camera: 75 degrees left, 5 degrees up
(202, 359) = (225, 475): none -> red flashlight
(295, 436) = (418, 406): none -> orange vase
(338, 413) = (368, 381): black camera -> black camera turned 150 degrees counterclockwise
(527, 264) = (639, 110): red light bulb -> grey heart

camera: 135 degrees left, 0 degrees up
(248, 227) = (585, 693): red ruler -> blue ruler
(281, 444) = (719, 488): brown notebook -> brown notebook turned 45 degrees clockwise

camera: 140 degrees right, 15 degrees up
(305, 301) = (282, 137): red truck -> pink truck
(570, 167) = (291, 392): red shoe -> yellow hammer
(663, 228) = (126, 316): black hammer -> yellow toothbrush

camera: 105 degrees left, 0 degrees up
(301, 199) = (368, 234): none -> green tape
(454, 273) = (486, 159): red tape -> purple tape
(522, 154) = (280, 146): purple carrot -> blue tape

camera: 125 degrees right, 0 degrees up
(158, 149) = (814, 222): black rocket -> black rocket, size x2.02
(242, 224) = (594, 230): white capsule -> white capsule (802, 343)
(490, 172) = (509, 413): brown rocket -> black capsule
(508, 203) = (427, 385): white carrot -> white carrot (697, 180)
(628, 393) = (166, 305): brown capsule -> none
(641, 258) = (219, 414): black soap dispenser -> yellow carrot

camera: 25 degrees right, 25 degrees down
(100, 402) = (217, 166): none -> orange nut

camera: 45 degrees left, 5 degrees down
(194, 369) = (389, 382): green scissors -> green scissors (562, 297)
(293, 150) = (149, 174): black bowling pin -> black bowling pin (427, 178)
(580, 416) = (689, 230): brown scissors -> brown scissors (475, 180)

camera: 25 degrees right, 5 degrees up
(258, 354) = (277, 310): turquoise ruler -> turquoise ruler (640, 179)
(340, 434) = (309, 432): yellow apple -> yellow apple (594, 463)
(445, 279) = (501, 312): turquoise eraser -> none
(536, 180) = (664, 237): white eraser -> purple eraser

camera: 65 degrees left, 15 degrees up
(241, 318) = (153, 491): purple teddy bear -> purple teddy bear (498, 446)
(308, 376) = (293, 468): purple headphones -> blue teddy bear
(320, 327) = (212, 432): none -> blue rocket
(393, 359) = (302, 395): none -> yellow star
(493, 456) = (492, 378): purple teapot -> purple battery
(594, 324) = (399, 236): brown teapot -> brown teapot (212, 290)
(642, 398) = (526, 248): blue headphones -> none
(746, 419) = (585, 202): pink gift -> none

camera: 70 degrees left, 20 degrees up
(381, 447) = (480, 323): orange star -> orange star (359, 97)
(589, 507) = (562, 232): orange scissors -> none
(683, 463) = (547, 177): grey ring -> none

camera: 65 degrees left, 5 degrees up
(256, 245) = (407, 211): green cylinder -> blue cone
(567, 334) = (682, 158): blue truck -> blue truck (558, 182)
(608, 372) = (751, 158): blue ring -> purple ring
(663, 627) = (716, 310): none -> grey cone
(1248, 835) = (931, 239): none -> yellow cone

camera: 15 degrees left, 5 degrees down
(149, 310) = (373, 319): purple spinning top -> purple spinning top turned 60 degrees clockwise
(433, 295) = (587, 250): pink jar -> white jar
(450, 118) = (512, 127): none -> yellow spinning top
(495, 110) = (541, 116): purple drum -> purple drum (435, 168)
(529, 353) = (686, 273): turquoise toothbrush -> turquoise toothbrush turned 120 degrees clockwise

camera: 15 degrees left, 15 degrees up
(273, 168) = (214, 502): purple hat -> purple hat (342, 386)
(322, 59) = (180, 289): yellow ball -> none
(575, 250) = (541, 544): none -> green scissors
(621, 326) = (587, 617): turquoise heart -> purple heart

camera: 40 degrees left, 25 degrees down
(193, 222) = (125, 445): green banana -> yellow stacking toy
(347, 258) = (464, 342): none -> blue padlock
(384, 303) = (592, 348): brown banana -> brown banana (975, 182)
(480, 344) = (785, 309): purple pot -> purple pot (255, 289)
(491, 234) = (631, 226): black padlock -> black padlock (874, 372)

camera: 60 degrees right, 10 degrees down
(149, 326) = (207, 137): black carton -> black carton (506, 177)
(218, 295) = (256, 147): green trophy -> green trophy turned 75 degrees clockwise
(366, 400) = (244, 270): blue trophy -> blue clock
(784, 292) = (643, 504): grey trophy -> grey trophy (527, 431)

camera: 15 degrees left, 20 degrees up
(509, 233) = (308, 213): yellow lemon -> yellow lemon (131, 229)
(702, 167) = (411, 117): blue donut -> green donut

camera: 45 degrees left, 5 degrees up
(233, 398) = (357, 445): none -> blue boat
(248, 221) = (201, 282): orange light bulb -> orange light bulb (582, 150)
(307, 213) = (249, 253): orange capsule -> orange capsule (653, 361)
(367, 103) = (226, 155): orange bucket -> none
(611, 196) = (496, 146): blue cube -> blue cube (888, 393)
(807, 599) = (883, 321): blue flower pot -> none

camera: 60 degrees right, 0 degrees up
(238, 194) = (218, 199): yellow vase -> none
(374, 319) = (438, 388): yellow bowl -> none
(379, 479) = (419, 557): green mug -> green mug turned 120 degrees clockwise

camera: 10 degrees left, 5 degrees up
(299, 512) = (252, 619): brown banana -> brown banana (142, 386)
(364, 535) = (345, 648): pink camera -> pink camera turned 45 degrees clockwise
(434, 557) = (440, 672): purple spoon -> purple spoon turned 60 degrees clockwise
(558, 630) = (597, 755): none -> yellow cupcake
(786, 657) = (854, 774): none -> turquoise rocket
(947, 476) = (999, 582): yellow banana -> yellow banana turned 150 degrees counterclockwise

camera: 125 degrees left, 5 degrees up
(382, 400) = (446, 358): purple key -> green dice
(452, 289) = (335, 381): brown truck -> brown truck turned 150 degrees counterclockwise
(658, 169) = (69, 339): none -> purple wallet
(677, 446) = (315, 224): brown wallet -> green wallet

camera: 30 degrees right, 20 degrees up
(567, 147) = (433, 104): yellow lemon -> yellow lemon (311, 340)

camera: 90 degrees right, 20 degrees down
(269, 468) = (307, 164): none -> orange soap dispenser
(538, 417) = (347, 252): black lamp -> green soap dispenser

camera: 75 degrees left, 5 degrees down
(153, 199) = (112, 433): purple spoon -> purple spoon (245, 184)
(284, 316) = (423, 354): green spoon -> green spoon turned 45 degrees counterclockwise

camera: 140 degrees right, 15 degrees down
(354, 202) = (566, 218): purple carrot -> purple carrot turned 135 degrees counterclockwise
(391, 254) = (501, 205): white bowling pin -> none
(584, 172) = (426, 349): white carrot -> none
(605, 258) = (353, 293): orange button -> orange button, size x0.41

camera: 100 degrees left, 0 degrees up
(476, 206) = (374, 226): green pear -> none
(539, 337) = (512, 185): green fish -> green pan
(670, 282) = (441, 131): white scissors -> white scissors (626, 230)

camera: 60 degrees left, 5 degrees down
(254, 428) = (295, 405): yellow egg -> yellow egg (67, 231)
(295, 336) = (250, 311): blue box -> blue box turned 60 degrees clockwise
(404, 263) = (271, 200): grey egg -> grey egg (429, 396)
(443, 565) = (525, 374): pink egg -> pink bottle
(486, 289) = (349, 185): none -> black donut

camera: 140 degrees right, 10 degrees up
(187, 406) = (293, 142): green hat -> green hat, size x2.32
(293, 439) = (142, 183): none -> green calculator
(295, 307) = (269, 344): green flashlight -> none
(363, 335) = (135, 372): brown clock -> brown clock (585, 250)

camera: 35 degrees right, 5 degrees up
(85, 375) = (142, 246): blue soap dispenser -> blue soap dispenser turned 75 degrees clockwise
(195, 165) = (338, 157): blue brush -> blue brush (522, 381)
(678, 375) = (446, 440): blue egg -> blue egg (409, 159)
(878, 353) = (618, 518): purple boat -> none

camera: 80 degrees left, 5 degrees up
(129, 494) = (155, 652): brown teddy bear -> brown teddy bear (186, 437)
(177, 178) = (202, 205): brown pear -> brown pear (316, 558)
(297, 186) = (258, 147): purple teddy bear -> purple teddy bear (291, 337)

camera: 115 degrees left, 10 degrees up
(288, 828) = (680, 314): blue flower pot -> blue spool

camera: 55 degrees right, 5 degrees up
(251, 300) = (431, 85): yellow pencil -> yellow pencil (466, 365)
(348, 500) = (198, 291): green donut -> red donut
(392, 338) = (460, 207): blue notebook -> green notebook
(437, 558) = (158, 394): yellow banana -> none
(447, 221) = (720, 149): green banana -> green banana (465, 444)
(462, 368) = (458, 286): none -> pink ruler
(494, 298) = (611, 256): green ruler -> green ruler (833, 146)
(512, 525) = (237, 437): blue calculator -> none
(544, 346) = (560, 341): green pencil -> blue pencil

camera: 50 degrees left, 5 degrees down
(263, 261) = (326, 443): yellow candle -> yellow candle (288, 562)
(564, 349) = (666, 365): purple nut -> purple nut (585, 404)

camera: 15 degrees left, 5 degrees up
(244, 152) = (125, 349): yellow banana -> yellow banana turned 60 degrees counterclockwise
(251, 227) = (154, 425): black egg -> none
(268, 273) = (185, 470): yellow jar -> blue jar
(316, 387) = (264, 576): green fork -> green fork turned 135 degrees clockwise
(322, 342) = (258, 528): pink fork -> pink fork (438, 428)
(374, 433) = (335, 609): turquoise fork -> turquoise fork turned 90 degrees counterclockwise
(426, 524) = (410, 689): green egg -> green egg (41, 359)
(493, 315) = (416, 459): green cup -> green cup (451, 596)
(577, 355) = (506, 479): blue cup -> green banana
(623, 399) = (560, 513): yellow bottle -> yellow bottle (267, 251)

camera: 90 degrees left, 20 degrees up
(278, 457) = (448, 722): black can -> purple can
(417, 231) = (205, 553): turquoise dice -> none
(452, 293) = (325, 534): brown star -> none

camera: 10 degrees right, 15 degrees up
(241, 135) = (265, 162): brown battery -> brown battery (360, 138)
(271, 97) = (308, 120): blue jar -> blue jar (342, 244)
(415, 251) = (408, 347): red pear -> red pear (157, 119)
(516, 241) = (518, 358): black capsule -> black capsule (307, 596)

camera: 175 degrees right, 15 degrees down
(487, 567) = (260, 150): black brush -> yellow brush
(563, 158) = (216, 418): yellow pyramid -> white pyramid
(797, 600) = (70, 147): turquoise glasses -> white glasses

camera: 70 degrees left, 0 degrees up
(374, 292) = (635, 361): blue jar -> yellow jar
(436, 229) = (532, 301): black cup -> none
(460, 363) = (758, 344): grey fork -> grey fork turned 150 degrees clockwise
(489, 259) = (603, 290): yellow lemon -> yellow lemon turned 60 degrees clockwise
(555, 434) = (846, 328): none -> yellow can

-*-*-

▶ _Task requirements_: Copy out only the lines above from the one with "(242, 224) = (594, 230): white" to the one with "(536, 180) = (664, 237): white", inclusive, exactly as they stand.

▶ _Task response_:
(242, 224) = (594, 230): white capsule -> white capsule (802, 343)
(490, 172) = (509, 413): brown rocket -> black capsule
(508, 203) = (427, 385): white carrot -> white carrot (697, 180)
(628, 393) = (166, 305): brown capsule -> none
(641, 258) = (219, 414): black soap dispenser -> yellow carrot

camera: 25 degrees right, 25 degrees down
(100, 402) = (217, 166): none -> orange nut

camera: 45 degrees left, 5 degrees down
(194, 369) = (389, 382): green scissors -> green scissors (562, 297)
(293, 150) = (149, 174): black bowling pin -> black bowling pin (427, 178)
(580, 416) = (689, 230): brown scissors -> brown scissors (475, 180)

camera: 25 degrees right, 5 degrees up
(258, 354) = (277, 310): turquoise ruler -> turquoise ruler (640, 179)
(340, 434) = (309, 432): yellow apple -> yellow apple (594, 463)
(445, 279) = (501, 312): turquoise eraser -> none
(536, 180) = (664, 237): white eraser -> purple eraser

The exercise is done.